● Given data:
Segment Open

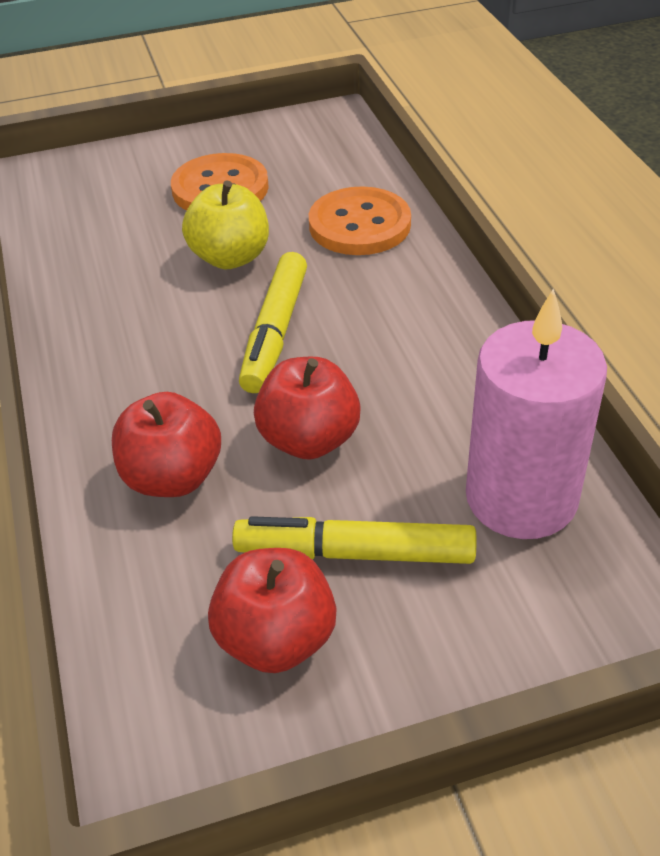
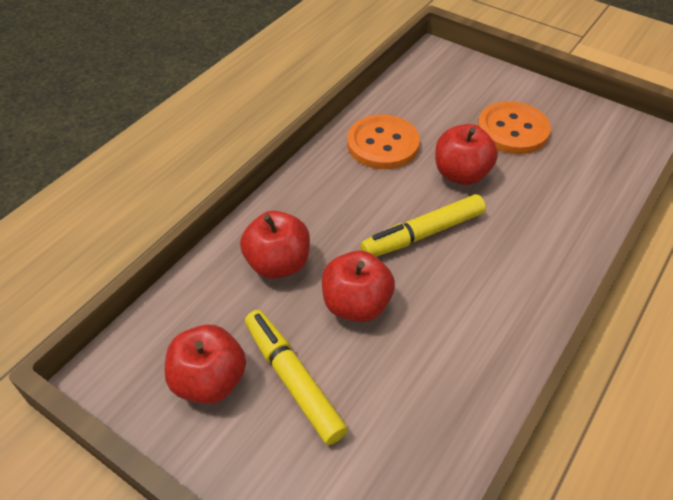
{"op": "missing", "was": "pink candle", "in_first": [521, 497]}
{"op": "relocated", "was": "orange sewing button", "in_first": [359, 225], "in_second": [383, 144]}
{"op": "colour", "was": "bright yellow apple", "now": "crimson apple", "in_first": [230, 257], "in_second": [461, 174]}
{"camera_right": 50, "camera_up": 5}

Segment Closed

● Work instruction: Transcribe the listing above exactly, leaving every picture out.

● Task response:
{"op": "missing", "was": "pink candle", "in_first": [521, 497]}
{"op": "relocated", "was": "orange sewing button", "in_first": [359, 225], "in_second": [383, 144]}
{"op": "colour", "was": "bright yellow apple", "now": "crimson apple", "in_first": [230, 257], "in_second": [461, 174]}
{"camera_right": 50, "camera_up": 5}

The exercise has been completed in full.